◆ Exercise ◆
From the entries below, return exactly the lines beginning at the one that contains "yellow book: 3 -> 2" and ending at the one that contains "yellow cheese: 2 -> 0", both of them included, and only those lines.

Segment Open

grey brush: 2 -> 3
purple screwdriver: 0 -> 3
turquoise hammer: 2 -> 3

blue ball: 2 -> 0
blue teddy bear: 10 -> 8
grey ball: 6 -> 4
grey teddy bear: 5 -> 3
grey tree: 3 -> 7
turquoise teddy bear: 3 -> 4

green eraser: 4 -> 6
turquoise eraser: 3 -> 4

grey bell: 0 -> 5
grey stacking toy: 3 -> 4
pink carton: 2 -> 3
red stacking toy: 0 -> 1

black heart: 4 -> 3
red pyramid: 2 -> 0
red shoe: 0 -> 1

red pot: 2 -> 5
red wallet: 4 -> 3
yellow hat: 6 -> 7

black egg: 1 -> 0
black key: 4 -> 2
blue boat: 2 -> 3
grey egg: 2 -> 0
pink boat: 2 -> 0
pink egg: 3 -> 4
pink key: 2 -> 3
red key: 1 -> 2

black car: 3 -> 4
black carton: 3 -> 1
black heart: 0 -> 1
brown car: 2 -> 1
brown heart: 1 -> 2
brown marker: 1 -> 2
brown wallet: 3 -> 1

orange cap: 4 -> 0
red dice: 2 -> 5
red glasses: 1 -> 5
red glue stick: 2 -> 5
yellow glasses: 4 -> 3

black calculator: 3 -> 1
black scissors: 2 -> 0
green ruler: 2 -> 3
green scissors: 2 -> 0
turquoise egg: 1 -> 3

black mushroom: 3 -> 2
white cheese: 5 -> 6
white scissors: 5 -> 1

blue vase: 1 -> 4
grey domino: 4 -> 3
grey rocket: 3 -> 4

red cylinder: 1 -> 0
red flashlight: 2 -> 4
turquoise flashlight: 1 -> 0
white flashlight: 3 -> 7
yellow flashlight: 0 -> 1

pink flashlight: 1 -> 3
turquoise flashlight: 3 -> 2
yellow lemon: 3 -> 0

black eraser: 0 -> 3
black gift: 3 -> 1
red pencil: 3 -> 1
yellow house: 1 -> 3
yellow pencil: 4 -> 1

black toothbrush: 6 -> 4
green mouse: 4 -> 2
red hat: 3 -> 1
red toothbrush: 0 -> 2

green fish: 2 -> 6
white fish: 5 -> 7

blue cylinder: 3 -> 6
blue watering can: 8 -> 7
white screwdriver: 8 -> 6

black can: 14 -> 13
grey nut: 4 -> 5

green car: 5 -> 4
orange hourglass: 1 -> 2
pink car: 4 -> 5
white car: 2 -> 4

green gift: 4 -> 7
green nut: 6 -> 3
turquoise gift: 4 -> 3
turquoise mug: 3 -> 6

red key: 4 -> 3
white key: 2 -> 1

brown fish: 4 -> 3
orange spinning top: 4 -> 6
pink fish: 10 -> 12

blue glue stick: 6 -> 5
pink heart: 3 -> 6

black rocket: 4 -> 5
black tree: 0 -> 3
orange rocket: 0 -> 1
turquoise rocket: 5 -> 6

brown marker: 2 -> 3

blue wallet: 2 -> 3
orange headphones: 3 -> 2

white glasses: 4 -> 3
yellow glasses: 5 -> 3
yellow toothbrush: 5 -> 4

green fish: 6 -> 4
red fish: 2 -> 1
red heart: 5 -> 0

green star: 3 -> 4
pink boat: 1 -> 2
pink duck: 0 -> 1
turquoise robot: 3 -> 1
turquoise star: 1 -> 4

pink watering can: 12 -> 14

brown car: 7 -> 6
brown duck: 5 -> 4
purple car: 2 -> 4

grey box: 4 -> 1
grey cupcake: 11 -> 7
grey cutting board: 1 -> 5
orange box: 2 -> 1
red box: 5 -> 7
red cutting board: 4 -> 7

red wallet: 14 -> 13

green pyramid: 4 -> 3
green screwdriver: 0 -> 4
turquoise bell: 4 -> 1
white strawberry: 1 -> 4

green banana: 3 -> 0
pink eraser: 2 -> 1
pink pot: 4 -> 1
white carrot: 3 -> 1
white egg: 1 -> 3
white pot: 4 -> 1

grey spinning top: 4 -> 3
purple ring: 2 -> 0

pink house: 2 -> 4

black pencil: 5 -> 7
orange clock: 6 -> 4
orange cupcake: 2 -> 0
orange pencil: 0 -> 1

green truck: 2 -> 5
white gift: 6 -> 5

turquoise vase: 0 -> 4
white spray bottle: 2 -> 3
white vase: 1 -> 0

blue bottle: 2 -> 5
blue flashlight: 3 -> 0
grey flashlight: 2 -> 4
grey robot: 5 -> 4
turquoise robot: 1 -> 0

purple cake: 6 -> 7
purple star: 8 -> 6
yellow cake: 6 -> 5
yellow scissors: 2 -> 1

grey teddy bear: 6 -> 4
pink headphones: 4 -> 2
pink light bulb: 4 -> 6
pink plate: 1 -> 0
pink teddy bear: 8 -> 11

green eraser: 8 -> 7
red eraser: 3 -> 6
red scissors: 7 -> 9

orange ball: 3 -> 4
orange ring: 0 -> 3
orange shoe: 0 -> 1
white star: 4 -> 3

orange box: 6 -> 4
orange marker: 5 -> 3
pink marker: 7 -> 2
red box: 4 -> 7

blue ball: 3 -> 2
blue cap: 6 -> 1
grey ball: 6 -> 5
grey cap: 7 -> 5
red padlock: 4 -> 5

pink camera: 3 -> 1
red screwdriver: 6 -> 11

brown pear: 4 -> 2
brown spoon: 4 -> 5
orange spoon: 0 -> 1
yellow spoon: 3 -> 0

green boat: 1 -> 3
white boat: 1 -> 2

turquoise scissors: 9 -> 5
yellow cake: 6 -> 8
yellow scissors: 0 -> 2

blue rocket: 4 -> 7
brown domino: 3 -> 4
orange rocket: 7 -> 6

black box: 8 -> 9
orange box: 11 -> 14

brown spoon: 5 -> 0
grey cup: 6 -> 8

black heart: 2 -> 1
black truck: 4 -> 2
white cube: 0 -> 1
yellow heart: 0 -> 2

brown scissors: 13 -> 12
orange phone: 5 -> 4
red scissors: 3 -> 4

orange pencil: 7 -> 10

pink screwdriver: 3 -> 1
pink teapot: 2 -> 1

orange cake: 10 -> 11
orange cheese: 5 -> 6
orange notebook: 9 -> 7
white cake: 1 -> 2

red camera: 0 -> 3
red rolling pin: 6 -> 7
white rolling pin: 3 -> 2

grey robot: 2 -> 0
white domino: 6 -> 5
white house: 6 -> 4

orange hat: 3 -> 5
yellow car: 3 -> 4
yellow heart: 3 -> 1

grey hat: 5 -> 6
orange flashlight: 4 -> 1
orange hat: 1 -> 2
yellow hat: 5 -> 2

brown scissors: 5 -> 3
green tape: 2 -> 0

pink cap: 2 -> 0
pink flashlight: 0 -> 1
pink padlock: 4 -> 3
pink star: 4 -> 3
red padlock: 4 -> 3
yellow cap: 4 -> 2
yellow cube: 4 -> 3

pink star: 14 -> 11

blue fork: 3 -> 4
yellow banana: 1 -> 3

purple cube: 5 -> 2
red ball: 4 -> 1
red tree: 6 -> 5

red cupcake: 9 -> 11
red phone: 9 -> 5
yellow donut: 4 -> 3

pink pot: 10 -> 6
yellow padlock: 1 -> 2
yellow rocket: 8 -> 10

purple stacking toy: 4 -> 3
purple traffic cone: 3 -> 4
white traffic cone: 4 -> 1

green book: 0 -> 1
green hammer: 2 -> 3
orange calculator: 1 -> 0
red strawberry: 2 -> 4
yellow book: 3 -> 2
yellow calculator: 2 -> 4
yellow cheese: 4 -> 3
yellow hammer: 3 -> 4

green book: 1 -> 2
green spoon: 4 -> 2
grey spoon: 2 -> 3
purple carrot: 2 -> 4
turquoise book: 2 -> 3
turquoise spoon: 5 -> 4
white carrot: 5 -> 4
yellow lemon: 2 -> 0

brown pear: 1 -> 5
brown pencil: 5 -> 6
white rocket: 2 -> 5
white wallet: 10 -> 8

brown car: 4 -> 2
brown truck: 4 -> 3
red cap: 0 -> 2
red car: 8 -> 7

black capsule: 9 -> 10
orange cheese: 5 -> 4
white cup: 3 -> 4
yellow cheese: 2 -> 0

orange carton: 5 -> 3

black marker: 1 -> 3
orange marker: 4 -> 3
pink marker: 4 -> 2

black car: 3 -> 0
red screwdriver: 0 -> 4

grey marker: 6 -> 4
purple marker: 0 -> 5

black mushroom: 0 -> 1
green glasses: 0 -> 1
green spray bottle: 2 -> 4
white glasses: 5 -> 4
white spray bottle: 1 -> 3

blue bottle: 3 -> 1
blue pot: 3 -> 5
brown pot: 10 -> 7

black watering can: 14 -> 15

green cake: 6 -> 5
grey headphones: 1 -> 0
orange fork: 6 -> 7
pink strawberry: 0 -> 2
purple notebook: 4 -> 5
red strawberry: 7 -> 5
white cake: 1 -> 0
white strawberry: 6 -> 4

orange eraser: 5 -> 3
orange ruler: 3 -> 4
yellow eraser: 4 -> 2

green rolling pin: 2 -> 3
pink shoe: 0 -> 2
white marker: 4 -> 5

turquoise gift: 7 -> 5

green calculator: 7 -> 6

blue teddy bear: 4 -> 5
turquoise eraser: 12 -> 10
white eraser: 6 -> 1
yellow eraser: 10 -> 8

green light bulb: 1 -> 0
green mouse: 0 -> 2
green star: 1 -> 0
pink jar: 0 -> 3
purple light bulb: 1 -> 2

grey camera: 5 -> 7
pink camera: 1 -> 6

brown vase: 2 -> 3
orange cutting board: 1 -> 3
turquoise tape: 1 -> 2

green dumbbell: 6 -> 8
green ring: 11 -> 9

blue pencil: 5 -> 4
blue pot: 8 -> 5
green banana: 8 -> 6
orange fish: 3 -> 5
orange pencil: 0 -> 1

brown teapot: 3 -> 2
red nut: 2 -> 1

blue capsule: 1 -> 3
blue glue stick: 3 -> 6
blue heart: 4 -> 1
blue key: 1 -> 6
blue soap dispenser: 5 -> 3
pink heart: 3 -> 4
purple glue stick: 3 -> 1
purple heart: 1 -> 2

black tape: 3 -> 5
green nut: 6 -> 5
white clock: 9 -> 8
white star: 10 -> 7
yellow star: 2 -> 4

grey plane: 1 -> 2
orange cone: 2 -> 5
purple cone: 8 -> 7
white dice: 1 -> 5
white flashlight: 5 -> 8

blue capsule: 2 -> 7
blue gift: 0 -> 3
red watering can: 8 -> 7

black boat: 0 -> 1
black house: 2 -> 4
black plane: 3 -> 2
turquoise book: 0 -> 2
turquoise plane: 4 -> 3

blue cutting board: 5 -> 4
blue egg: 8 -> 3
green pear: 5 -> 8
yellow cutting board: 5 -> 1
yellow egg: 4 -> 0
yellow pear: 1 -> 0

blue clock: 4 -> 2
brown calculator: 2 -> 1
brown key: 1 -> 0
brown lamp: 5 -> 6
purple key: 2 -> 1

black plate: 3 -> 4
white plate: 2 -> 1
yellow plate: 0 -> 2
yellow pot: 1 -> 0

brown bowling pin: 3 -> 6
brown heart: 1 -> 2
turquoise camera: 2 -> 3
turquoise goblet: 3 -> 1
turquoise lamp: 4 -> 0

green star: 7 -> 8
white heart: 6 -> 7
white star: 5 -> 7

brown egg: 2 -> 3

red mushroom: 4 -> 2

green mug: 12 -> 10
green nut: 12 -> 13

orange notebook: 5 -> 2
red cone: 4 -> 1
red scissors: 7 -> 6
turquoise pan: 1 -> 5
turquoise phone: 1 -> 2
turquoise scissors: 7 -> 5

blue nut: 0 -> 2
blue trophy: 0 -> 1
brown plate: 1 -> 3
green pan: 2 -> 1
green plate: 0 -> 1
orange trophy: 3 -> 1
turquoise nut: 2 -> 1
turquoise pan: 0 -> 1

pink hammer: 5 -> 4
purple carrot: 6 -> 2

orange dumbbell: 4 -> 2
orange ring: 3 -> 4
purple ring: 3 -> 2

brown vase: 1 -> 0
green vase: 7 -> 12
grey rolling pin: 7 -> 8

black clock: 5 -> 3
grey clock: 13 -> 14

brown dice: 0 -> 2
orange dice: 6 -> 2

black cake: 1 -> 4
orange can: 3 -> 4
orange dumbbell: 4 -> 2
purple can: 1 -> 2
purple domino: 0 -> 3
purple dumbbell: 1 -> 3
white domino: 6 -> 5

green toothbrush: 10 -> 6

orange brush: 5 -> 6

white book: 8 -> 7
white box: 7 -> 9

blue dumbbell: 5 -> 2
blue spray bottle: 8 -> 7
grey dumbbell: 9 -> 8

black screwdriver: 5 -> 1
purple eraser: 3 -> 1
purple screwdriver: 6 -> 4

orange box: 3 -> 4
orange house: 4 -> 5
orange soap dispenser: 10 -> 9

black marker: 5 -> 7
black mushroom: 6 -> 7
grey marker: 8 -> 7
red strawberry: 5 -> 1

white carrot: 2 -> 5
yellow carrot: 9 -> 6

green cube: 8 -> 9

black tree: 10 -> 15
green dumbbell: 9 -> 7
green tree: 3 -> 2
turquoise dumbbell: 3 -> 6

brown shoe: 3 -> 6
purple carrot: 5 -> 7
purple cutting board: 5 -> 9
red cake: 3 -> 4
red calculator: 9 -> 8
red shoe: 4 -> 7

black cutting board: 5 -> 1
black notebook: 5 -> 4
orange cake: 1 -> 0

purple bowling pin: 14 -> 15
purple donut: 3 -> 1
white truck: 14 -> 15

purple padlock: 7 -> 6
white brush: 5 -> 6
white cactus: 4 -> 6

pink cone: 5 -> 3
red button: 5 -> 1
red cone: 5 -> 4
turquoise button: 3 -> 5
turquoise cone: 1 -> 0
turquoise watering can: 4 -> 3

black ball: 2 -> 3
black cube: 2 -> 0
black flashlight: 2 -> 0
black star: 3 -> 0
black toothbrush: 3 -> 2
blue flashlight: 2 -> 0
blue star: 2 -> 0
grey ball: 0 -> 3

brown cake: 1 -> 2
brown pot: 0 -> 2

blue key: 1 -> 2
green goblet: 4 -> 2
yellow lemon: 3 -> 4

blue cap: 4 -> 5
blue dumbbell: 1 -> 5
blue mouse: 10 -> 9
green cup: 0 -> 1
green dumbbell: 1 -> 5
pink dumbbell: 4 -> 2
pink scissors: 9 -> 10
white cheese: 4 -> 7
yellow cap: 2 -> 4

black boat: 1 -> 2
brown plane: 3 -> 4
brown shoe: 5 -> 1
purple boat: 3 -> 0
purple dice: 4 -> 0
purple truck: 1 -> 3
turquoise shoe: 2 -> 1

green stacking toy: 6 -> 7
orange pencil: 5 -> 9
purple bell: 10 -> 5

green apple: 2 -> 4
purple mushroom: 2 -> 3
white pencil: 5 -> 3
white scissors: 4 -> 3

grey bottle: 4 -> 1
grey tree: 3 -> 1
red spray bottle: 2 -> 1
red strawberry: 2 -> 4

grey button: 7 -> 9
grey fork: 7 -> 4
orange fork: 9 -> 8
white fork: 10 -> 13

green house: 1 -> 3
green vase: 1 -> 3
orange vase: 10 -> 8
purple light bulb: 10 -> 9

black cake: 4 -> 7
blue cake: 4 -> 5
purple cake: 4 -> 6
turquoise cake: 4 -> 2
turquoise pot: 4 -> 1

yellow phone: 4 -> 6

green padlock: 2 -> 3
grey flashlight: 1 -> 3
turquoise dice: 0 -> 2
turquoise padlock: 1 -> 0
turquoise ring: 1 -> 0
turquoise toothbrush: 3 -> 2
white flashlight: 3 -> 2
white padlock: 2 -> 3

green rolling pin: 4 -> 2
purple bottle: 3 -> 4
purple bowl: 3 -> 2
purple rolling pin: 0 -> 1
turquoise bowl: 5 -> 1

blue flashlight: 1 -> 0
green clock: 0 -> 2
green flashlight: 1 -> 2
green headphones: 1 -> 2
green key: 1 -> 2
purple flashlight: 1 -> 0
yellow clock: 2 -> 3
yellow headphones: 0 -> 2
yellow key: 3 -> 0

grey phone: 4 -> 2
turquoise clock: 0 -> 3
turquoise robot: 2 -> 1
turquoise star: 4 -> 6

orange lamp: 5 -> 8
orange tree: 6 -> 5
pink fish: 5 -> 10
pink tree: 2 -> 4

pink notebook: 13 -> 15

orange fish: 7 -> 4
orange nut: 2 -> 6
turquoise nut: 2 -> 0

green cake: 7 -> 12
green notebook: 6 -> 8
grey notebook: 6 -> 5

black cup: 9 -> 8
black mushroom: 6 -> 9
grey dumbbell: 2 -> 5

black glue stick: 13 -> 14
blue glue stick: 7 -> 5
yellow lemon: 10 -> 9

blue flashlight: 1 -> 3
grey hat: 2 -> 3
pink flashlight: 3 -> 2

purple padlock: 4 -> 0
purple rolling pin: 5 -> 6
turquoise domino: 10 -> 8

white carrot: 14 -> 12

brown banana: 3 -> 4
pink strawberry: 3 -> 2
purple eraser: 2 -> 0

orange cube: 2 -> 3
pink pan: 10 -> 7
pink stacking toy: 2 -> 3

Segment Closed

◆ Exercise output ◆
yellow book: 3 -> 2
yellow calculator: 2 -> 4
yellow cheese: 4 -> 3
yellow hammer: 3 -> 4

green book: 1 -> 2
green spoon: 4 -> 2
grey spoon: 2 -> 3
purple carrot: 2 -> 4
turquoise book: 2 -> 3
turquoise spoon: 5 -> 4
white carrot: 5 -> 4
yellow lemon: 2 -> 0

brown pear: 1 -> 5
brown pencil: 5 -> 6
white rocket: 2 -> 5
white wallet: 10 -> 8

brown car: 4 -> 2
brown truck: 4 -> 3
red cap: 0 -> 2
red car: 8 -> 7

black capsule: 9 -> 10
orange cheese: 5 -> 4
white cup: 3 -> 4
yellow cheese: 2 -> 0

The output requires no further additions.